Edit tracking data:
----------------------------------------

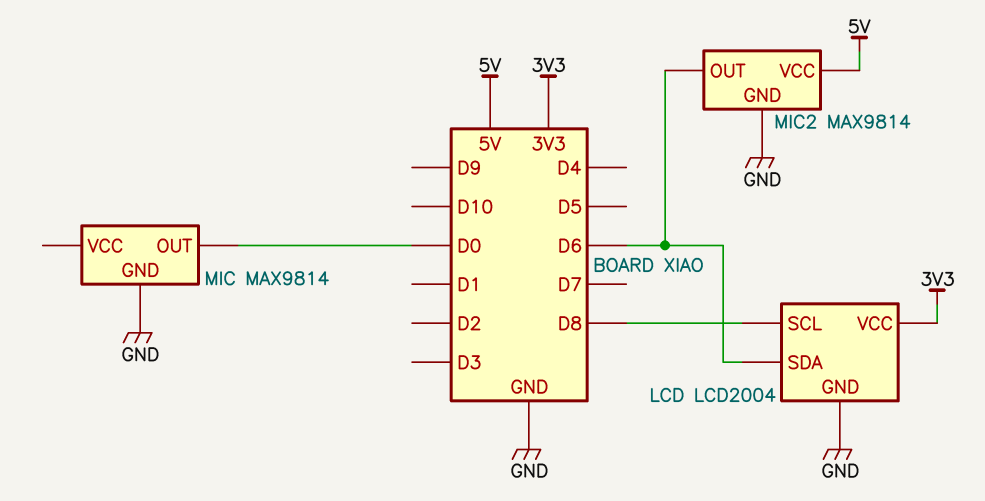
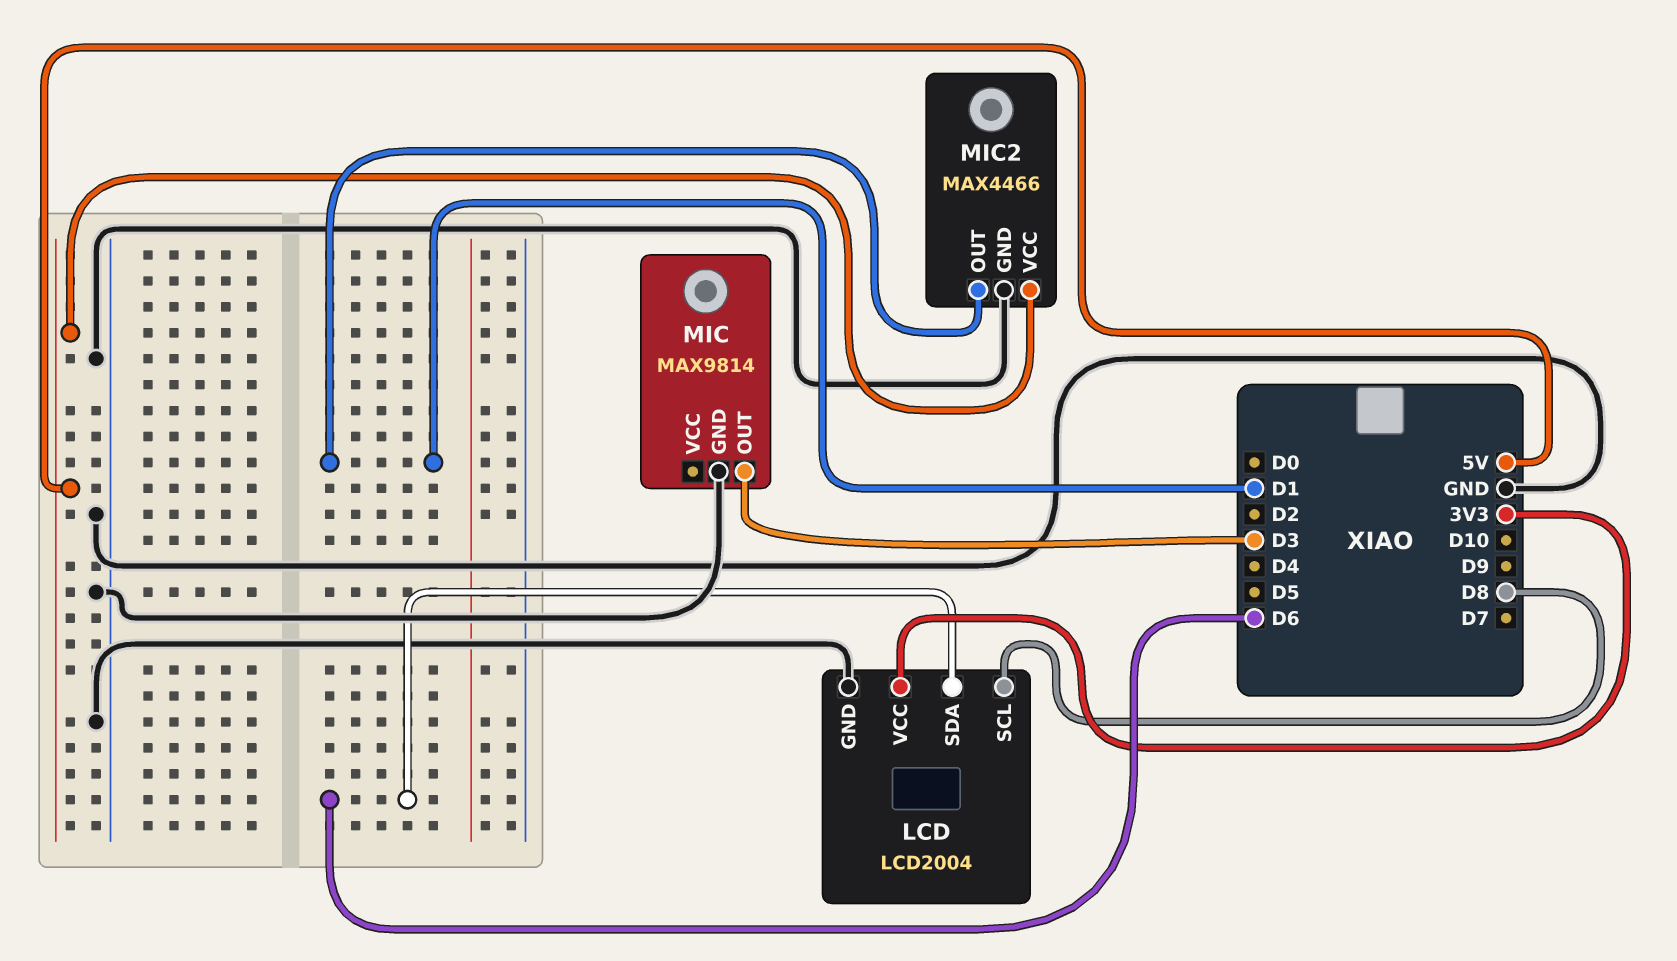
MIC pin OUT: D0 -> D3
MIC2: MAX9814 -> MAX4466
MIC2 pin OUT: D6 -> D1

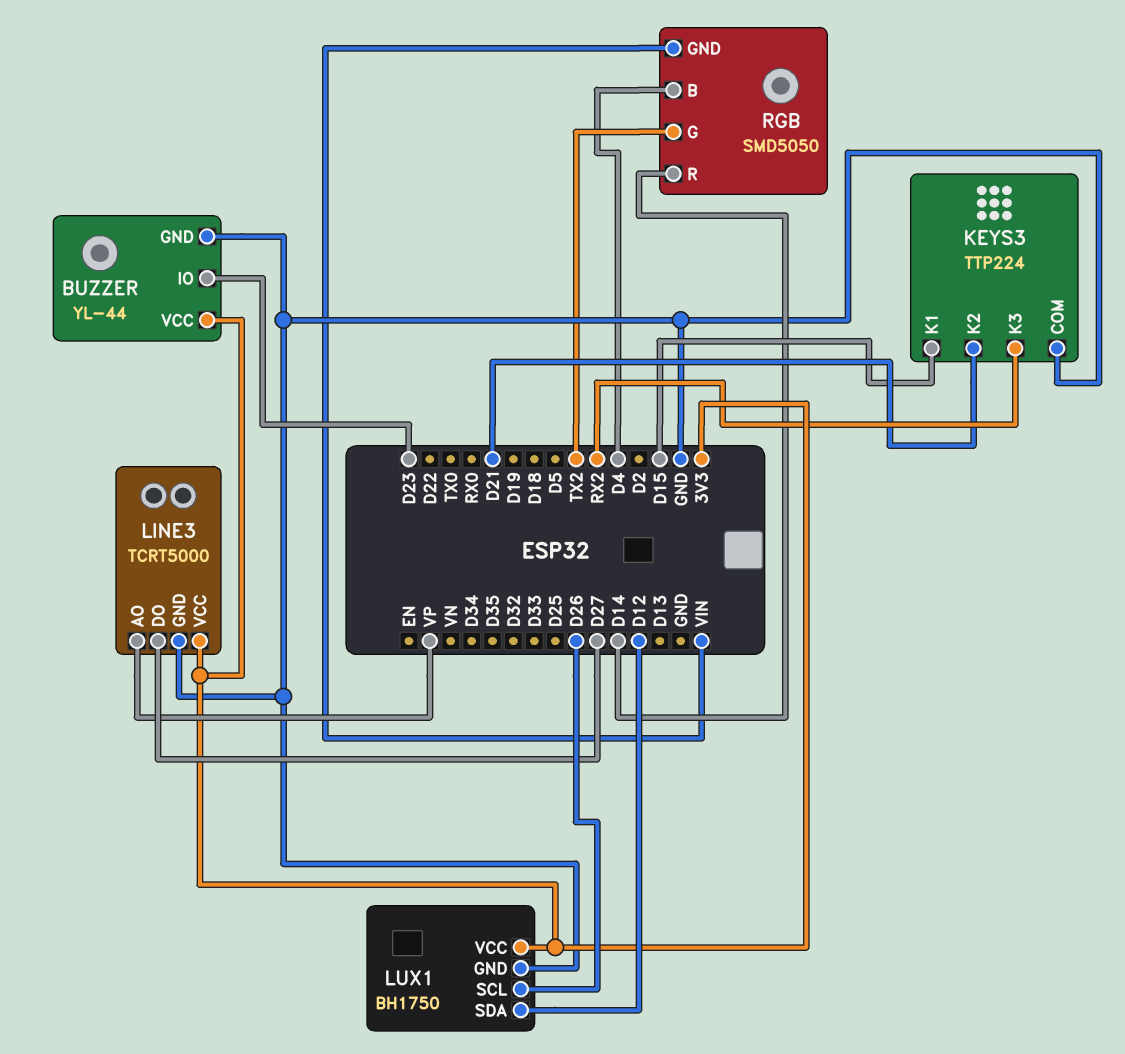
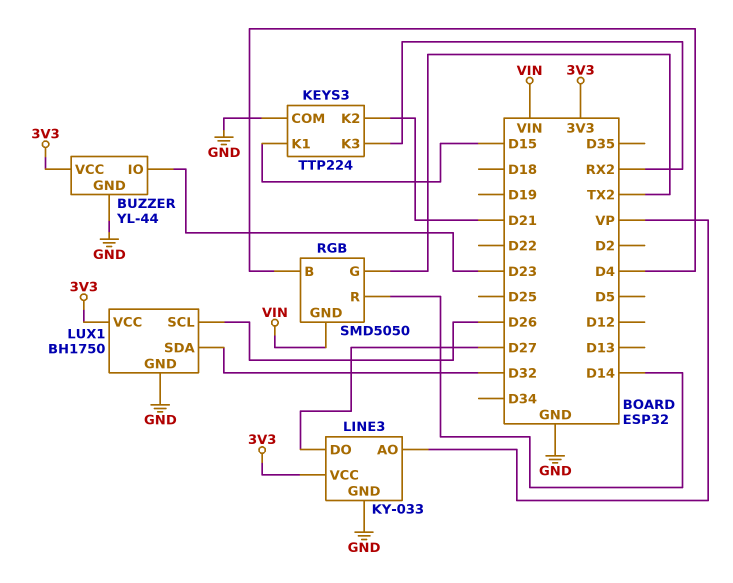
LINE3: TCRT5000 -> KY-033
LUX1 pin SDA: D12 -> D32

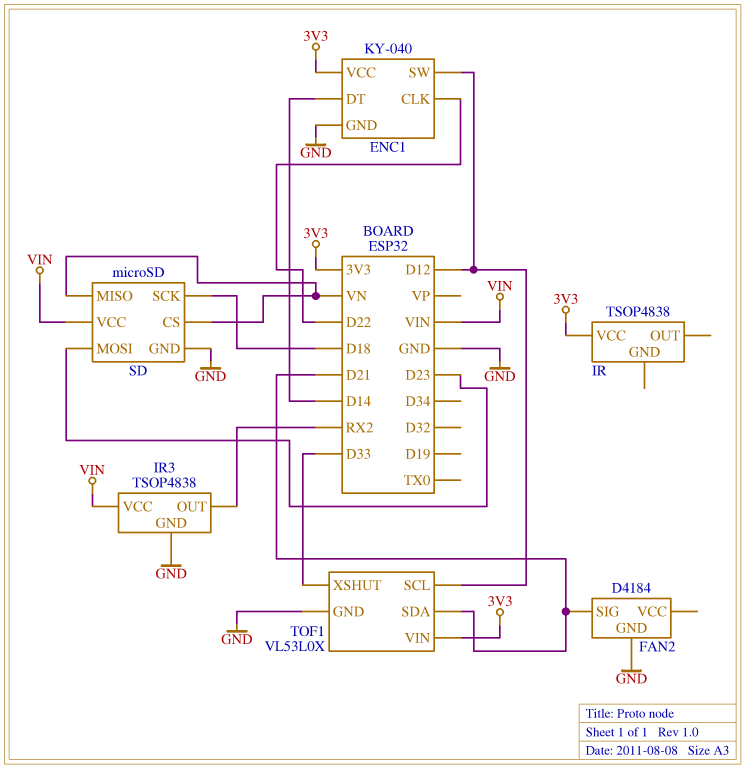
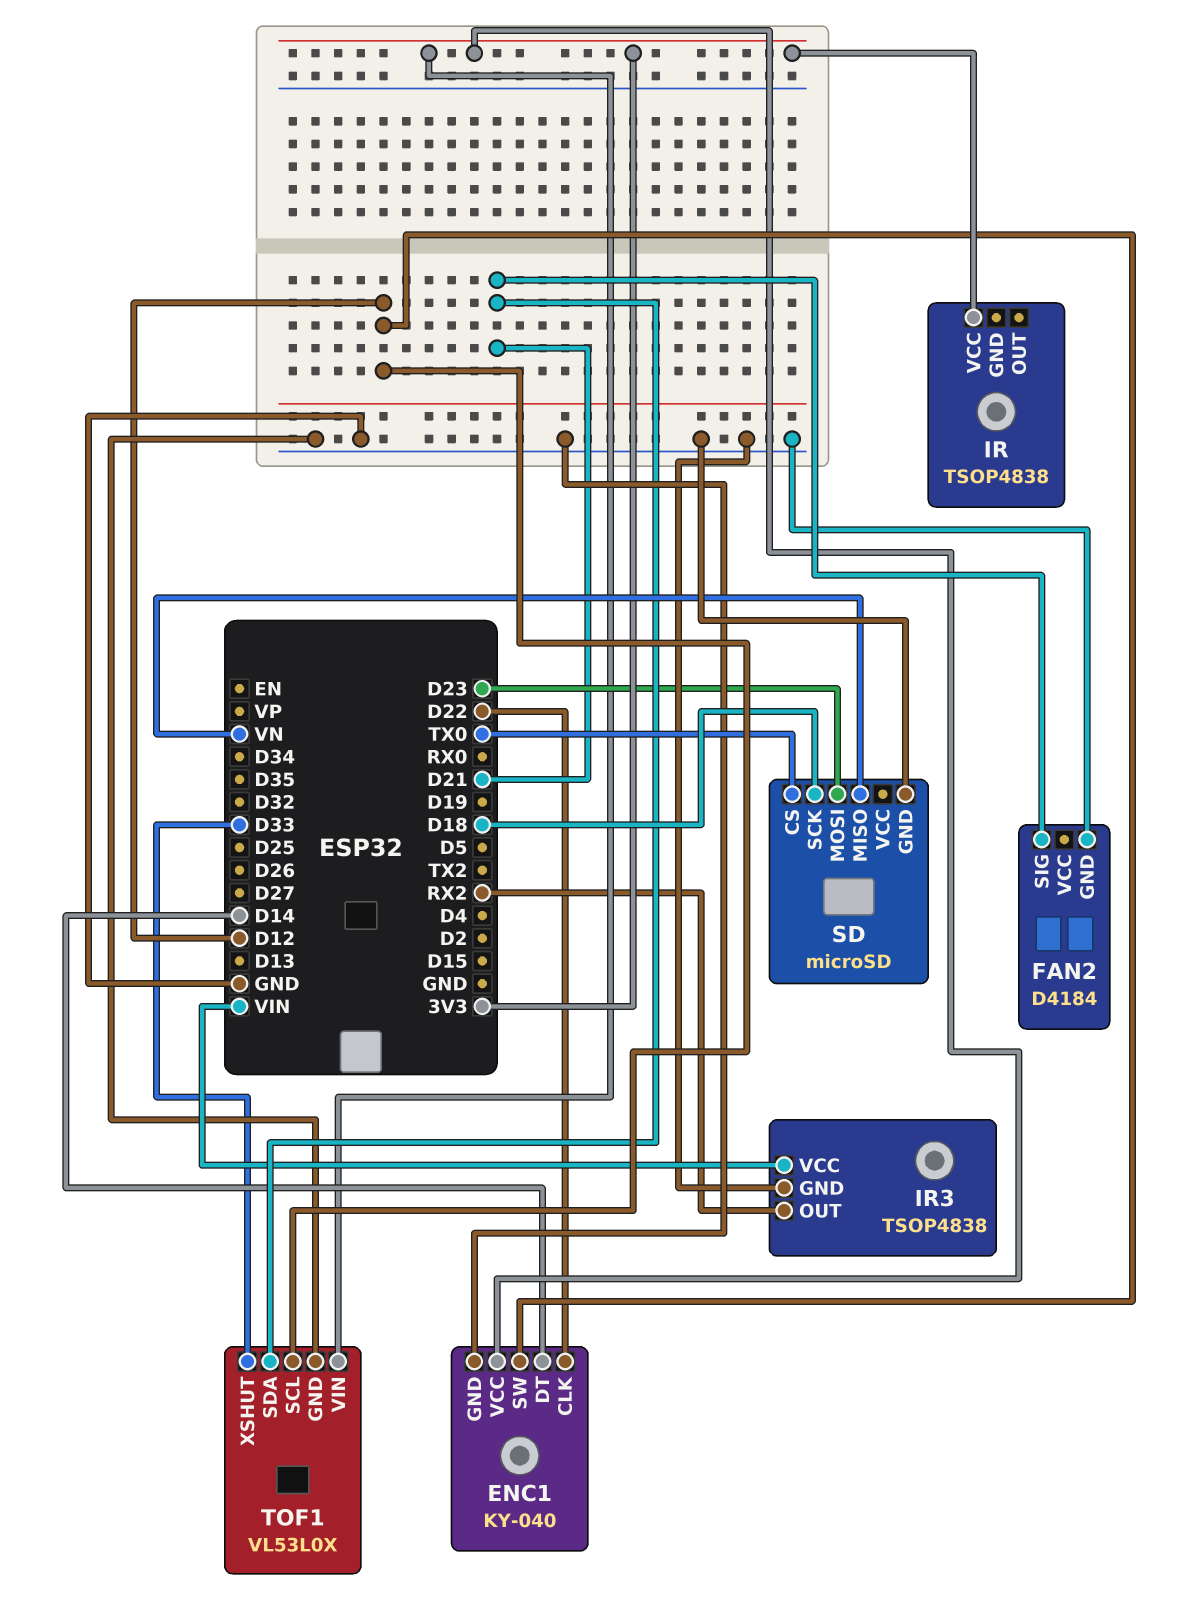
SD pin CS: VN -> TX0
SD pin VCC: VIN -> none

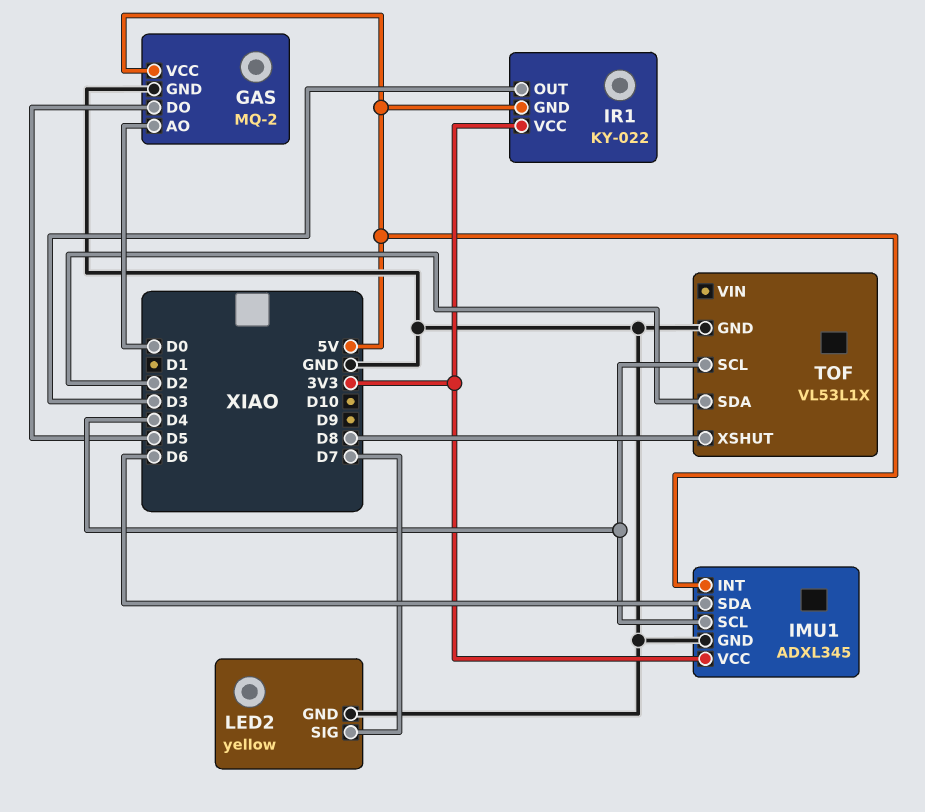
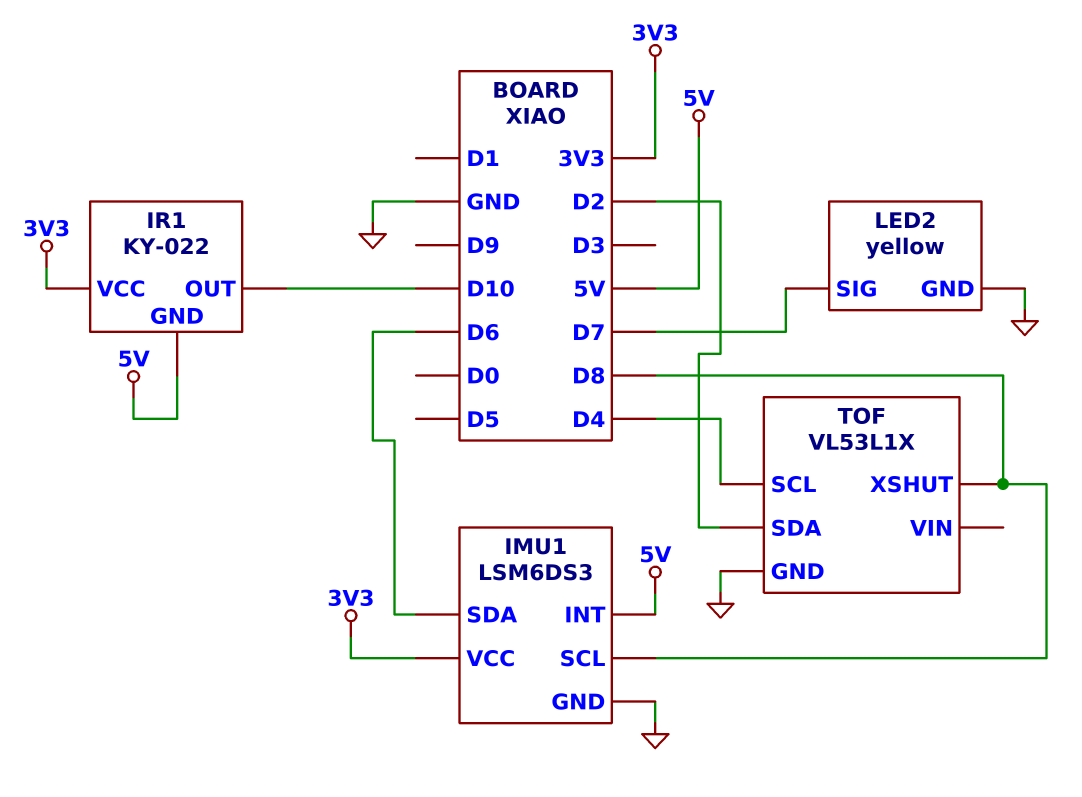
GAS: MQ-2 -> none
GAS pin AO: D0 -> none
GAS pin DO: D5 -> none
GAS pin GND: GND -> none
GAS pin VCC: 5V -> none
IMU1: ADXL345 -> LSM6DS3
IMU1 pin SCL: D4 -> D8
IR1 pin OUT: D3 -> D10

----------------------------------------

* Exercise prompt
Work out how many lines of the records contain "none", and reply with the number alone.

* Response for this exercise
6